## [DESCRIPTION OF THE TASK]
Exact copy, no pictures: set down every entry below as written.

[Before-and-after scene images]
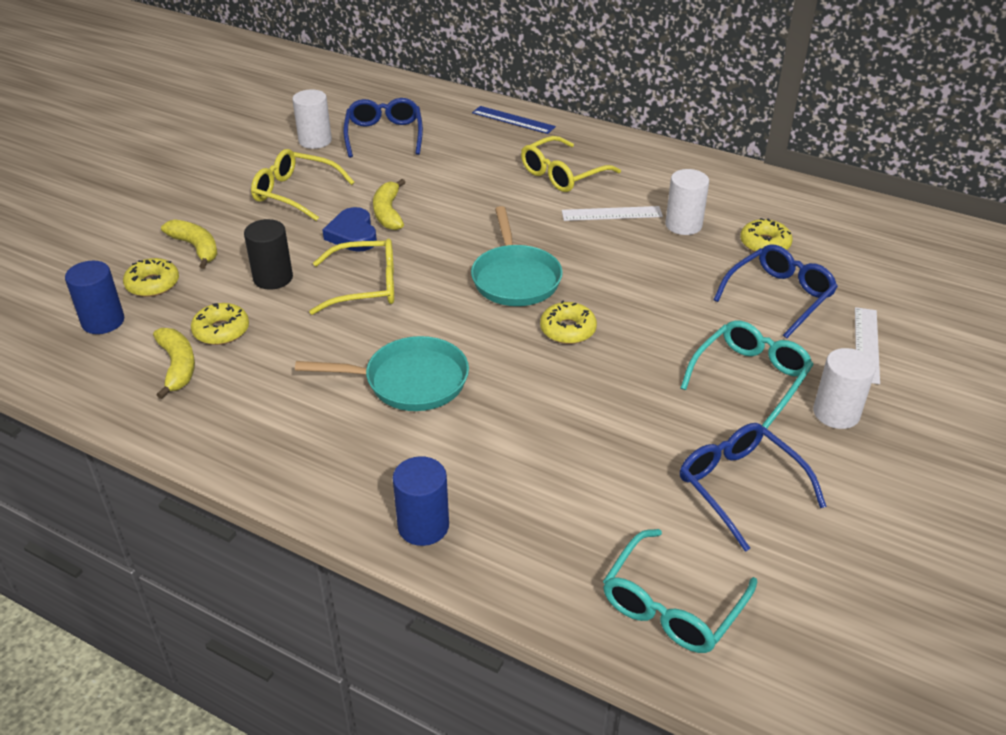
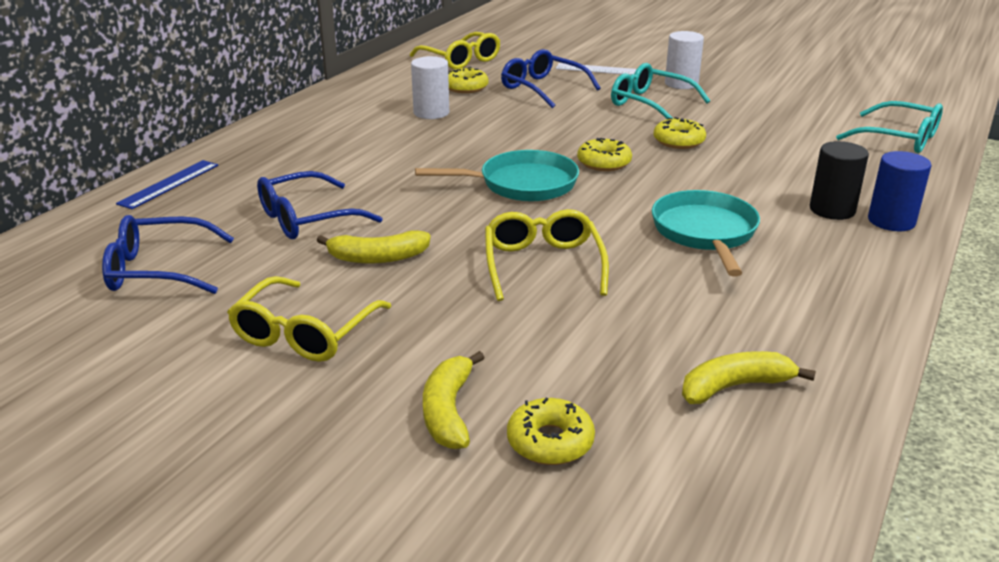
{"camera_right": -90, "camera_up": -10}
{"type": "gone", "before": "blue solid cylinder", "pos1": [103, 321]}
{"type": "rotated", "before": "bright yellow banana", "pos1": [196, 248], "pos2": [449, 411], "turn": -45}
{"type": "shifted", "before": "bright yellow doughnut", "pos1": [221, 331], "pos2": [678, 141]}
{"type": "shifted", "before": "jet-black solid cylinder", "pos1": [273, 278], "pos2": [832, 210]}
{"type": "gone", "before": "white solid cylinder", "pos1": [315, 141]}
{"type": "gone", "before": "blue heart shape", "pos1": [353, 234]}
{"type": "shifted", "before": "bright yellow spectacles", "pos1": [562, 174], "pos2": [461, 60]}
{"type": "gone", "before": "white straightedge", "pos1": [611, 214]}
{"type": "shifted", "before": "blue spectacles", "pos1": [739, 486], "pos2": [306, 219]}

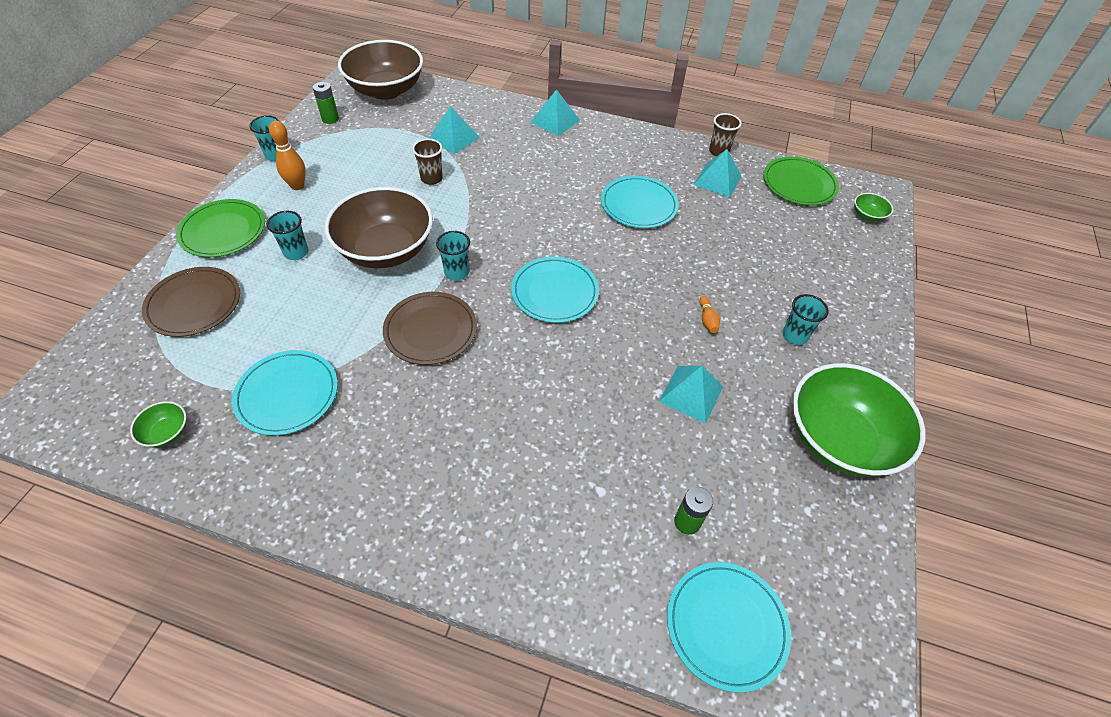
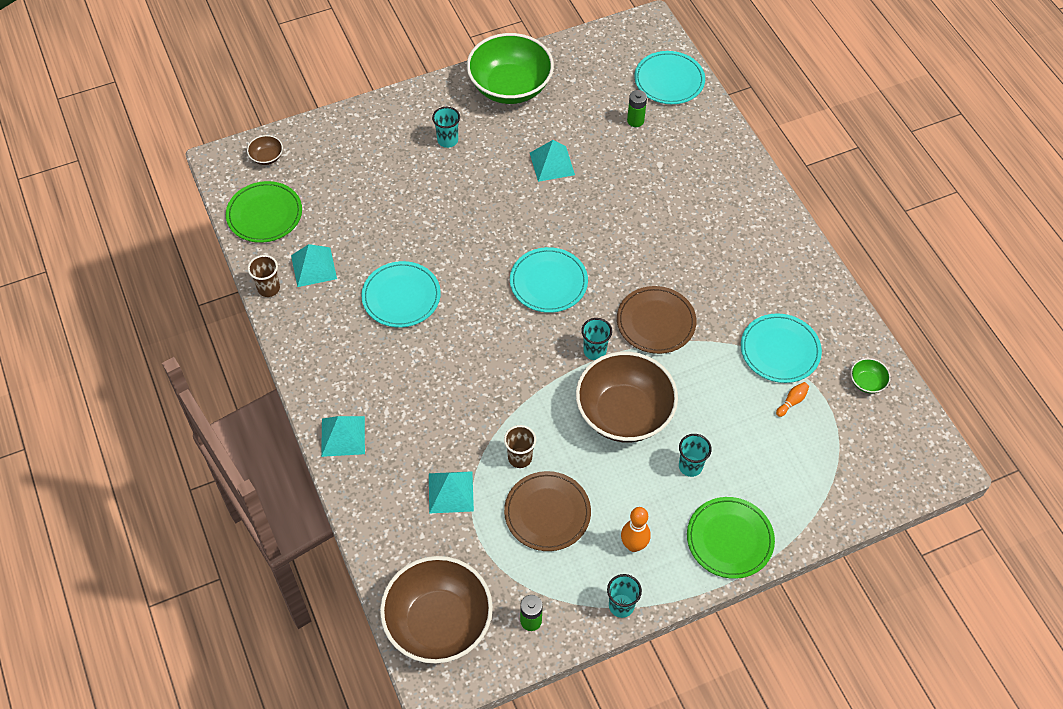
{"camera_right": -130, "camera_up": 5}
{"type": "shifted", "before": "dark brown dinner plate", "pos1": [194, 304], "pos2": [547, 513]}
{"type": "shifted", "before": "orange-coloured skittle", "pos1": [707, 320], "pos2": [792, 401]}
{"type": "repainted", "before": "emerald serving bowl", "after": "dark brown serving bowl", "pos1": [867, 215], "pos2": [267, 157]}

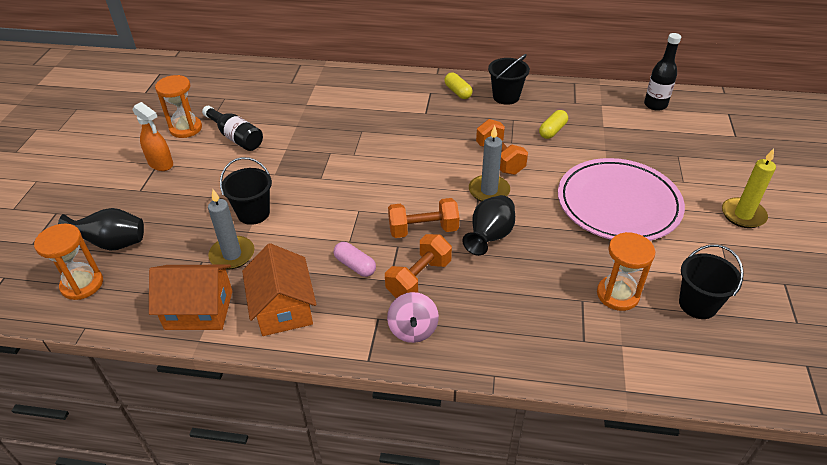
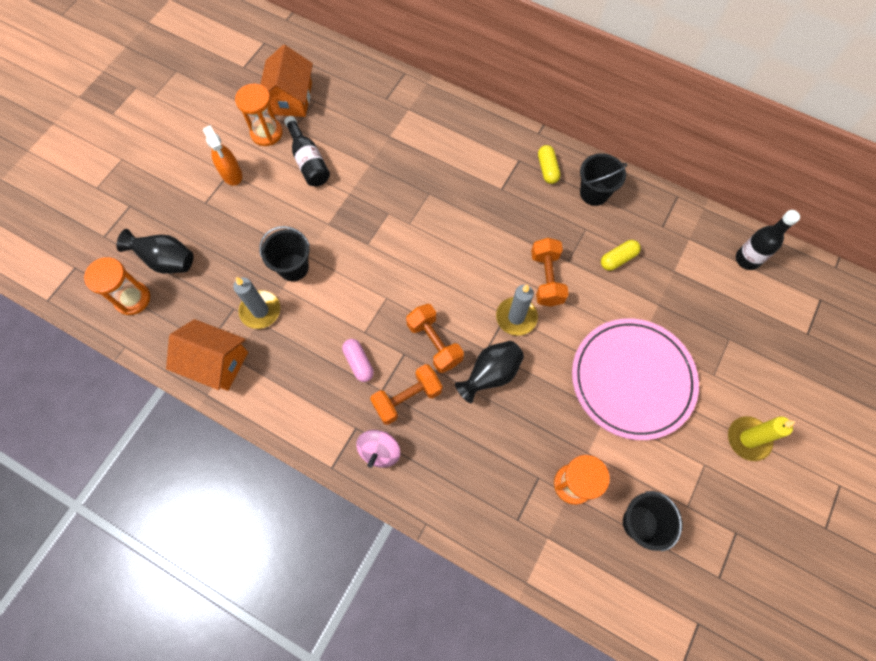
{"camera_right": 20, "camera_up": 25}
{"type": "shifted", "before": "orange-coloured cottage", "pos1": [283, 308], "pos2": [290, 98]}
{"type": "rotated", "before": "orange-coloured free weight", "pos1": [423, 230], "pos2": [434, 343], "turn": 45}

## [TASK SOLUTION]
{"camera_right": -90, "camera_up": -10}
{"type": "gone", "before": "blue solid cylinder", "pos1": [103, 321]}
{"type": "rotated", "before": "bright yellow banana", "pos1": [196, 248], "pos2": [449, 411], "turn": -45}
{"type": "shifted", "before": "bright yellow doughnut", "pos1": [221, 331], "pos2": [678, 141]}
{"type": "shifted", "before": "jet-black solid cylinder", "pos1": [273, 278], "pos2": [832, 210]}
{"type": "gone", "before": "white solid cylinder", "pos1": [315, 141]}
{"type": "gone", "before": "blue heart shape", "pos1": [353, 234]}
{"type": "shifted", "before": "bright yellow spectacles", "pos1": [562, 174], "pos2": [461, 60]}
{"type": "gone", "before": "white straightedge", "pos1": [611, 214]}
{"type": "shifted", "before": "blue spectacles", "pos1": [739, 486], "pos2": [306, 219]}

{"camera_right": -130, "camera_up": 5}
{"type": "shifted", "before": "dark brown dinner plate", "pos1": [194, 304], "pos2": [547, 513]}
{"type": "shifted", "before": "orange-coloured skittle", "pos1": [707, 320], "pos2": [792, 401]}
{"type": "repainted", "before": "emerald serving bowl", "after": "dark brown serving bowl", "pos1": [867, 215], "pos2": [267, 157]}

{"camera_right": 20, "camera_up": 25}
{"type": "shifted", "before": "orange-coloured cottage", "pos1": [283, 308], "pos2": [290, 98]}
{"type": "rotated", "before": "orange-coloured free weight", "pos1": [423, 230], "pos2": [434, 343], "turn": 45}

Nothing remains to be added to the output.